Required work »
Go through each line of the entries below and tally those containing the string "none"; give only the total.

Listed records »
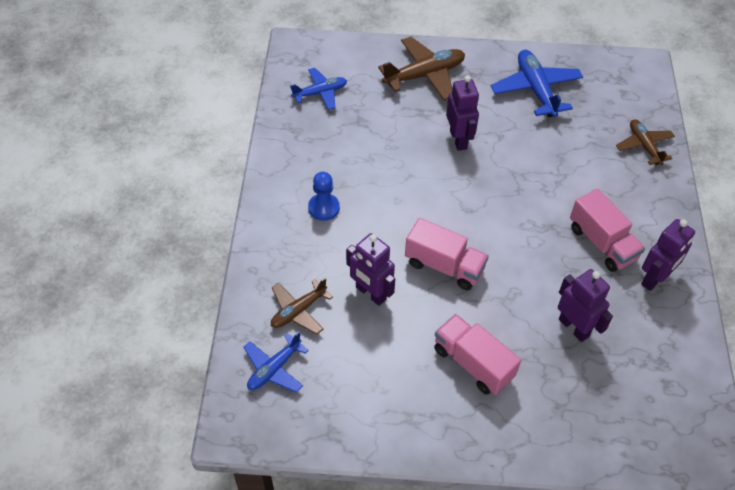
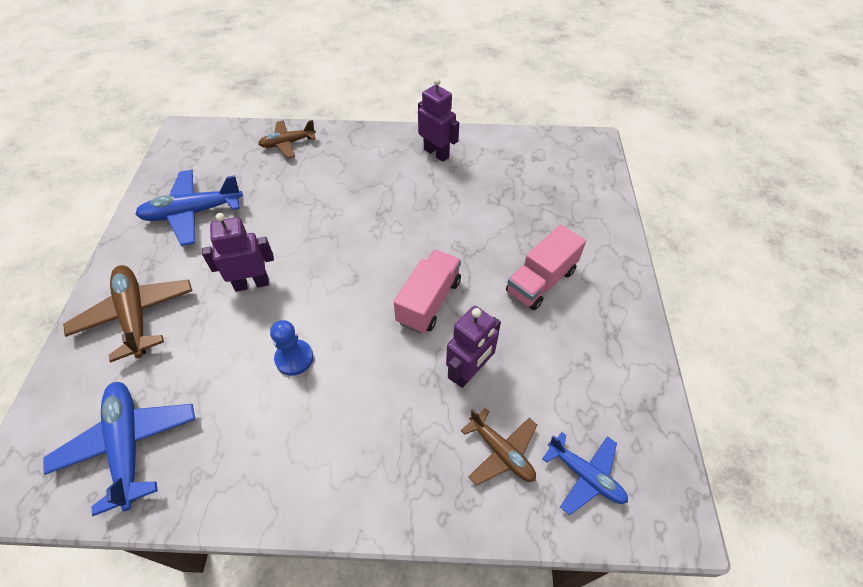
camera: 90 degrees left, 0 degrees up
blue plane [290,68,347,110] -> blue plane [44,382,195,516], size x1.59
blue pawn [308,172,340,221] -> blue pawn moved to [270,320,313,376]
purple robot [558,269,613,342] -> none
pink truck [570,189,645,272] -> none

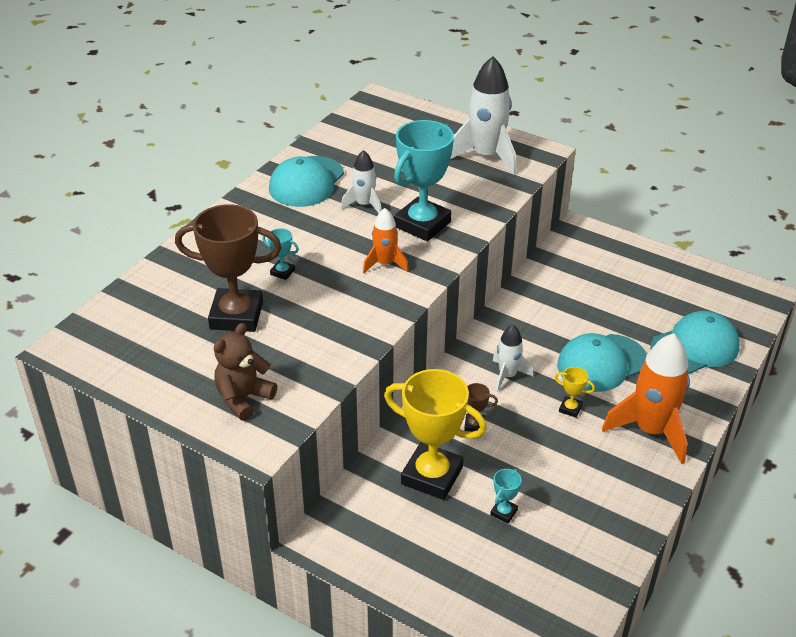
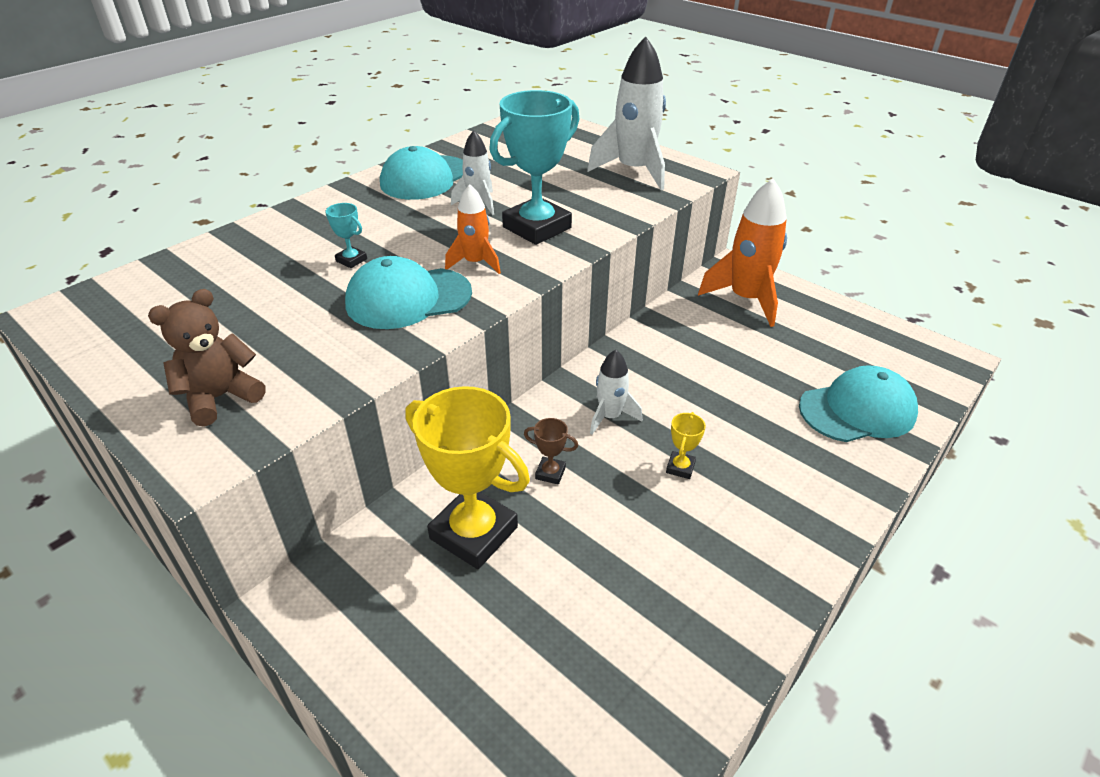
camera: 10 degrees right, 0 degrees up
brown trophy [175,204,282,332] -> none
turquoise trophy [490,469,522,523] -> none
yellow trophy [555,367,595,418] -> yellow trophy turned 75 degrees clockwise [666,412,706,479]
turquoise cap [557,333,647,392] -> turquoise cap moved to [345,256,472,329]
orange rocket [602,333,690,464] -> orange rocket moved to [698,179,787,327]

Result for this exercise »
4